=== YOUR GOAL ===
Locate the line bearing "orange L-shape: moved 4 px right, 1 px down" in the material below, then reproduce it and each following line up to and including the line bearing "brown ellipse: rotated".

=== SOURCE DATA ===

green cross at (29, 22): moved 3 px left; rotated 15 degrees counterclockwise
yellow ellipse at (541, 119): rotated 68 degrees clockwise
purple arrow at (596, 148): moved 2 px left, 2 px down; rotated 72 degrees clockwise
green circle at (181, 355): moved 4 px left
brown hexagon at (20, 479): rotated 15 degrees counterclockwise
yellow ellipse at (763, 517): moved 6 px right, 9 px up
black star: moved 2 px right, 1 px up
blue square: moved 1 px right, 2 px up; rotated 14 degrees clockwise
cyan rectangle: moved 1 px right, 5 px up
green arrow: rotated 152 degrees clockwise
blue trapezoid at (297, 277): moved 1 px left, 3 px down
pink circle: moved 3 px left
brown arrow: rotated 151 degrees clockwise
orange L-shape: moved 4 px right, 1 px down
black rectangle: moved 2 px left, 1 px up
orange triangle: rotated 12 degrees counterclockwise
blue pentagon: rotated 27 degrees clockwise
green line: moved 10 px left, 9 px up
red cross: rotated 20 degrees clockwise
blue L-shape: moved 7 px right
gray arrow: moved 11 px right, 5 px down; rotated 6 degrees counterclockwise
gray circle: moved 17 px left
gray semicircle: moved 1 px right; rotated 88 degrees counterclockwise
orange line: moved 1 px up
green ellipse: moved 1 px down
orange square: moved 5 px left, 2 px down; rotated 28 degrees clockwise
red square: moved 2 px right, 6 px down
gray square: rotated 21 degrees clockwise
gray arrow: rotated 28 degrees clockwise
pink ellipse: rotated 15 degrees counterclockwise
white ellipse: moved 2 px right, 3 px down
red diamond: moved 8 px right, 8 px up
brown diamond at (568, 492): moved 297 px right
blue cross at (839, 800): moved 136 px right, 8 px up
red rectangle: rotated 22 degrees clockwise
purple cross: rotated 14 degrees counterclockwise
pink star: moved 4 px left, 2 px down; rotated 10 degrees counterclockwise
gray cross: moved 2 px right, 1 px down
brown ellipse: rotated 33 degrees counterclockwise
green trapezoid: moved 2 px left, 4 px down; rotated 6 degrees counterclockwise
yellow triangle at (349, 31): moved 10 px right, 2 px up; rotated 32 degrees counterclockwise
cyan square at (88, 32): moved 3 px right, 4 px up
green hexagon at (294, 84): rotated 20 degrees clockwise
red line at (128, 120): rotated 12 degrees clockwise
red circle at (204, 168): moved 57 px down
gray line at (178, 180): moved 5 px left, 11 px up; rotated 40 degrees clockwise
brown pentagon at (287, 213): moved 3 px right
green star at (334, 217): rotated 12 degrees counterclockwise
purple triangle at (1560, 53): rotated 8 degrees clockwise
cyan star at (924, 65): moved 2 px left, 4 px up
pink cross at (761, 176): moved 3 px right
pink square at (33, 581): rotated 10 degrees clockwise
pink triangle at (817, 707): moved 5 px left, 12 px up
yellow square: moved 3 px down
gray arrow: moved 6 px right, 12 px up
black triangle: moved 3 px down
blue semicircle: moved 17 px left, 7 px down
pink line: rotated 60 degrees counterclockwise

=== EXERCISE ANSWER ===
orange L-shape: moved 4 px right, 1 px down
black rectangle: moved 2 px left, 1 px up
orange triangle: rotated 12 degrees counterclockwise
blue pentagon: rotated 27 degrees clockwise
green line: moved 10 px left, 9 px up
red cross: rotated 20 degrees clockwise
blue L-shape: moved 7 px right
gray arrow: moved 11 px right, 5 px down; rotated 6 degrees counterclockwise
gray circle: moved 17 px left
gray semicircle: moved 1 px right; rotated 88 degrees counterclockwise
orange line: moved 1 px up
green ellipse: moved 1 px down
orange square: moved 5 px left, 2 px down; rotated 28 degrees clockwise
red square: moved 2 px right, 6 px down
gray square: rotated 21 degrees clockwise
gray arrow: rotated 28 degrees clockwise
pink ellipse: rotated 15 degrees counterclockwise
white ellipse: moved 2 px right, 3 px down
red diamond: moved 8 px right, 8 px up
brown diamond at (568, 492): moved 297 px right
blue cross at (839, 800): moved 136 px right, 8 px up
red rectangle: rotated 22 degrees clockwise
purple cross: rotated 14 degrees counterclockwise
pink star: moved 4 px left, 2 px down; rotated 10 degrees counterclockwise
gray cross: moved 2 px right, 1 px down
brown ellipse: rotated 33 degrees counterclockwise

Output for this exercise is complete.